▶ [Exercise]
Reproduce every line of the items below word for word, omitting the pictures.

▶ [Records supplied]
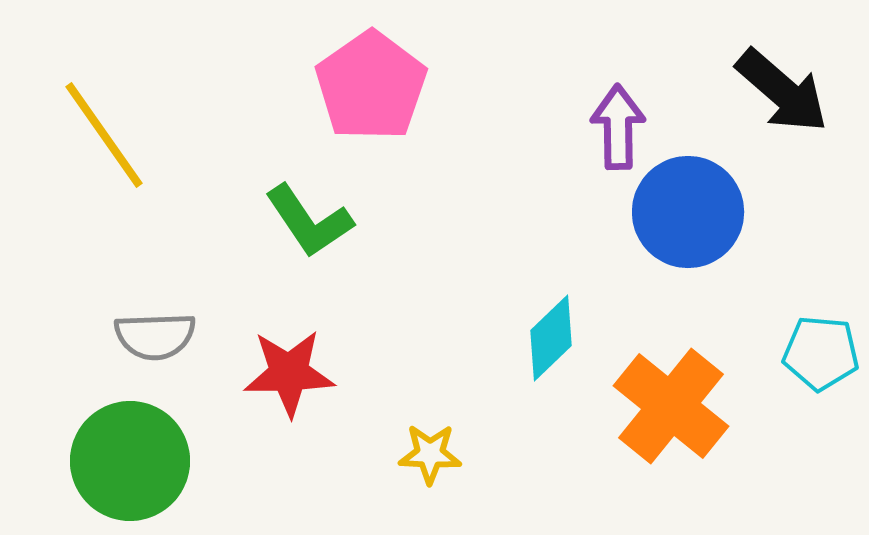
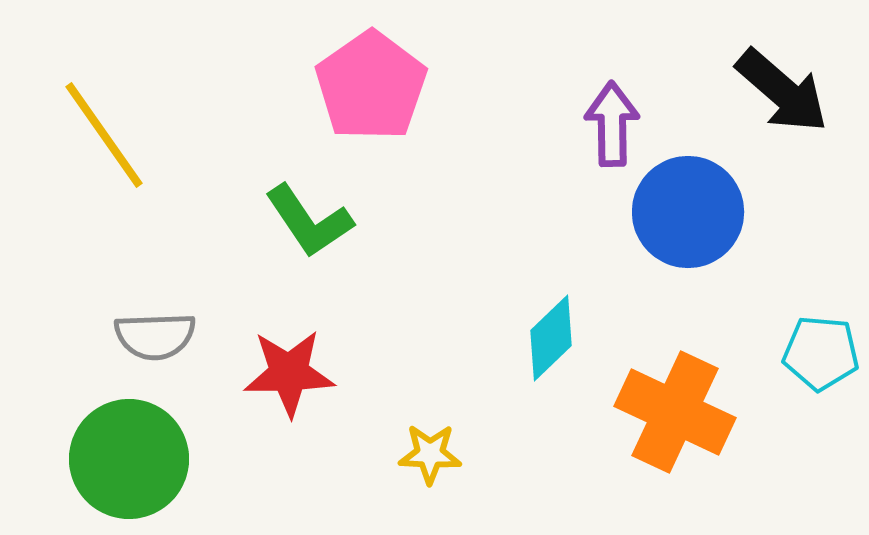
purple arrow: moved 6 px left, 3 px up
orange cross: moved 4 px right, 6 px down; rotated 14 degrees counterclockwise
green circle: moved 1 px left, 2 px up
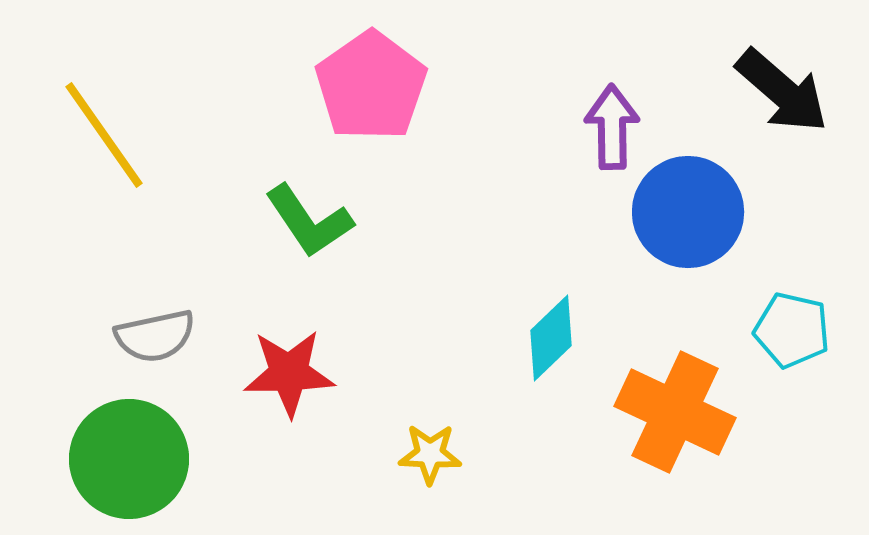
purple arrow: moved 3 px down
gray semicircle: rotated 10 degrees counterclockwise
cyan pentagon: moved 29 px left, 23 px up; rotated 8 degrees clockwise
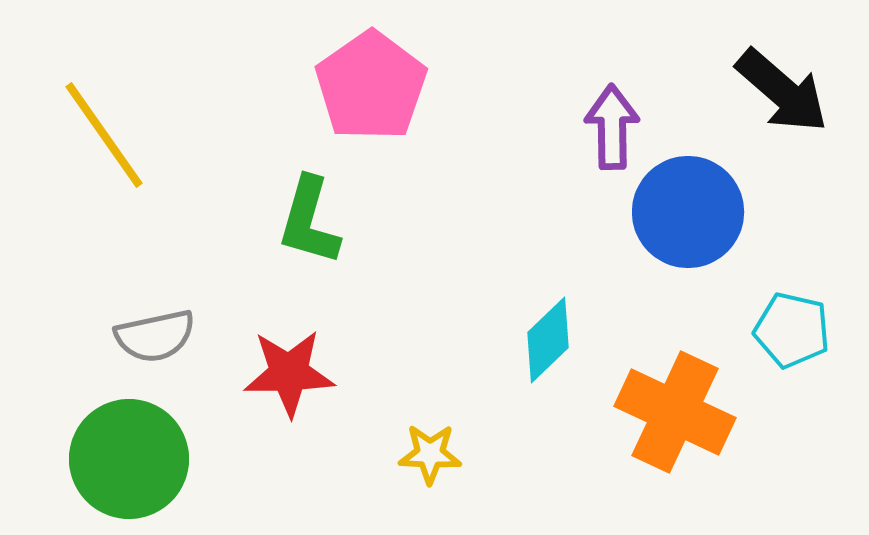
green L-shape: rotated 50 degrees clockwise
cyan diamond: moved 3 px left, 2 px down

▶ [The result]
purple arrow: moved 6 px left, 3 px up
orange cross: moved 4 px right, 6 px down; rotated 14 degrees counterclockwise
green circle: moved 1 px left, 2 px up
purple arrow: moved 3 px down
gray semicircle: rotated 10 degrees counterclockwise
cyan pentagon: moved 29 px left, 23 px up; rotated 8 degrees clockwise
green L-shape: rotated 50 degrees clockwise
cyan diamond: moved 3 px left, 2 px down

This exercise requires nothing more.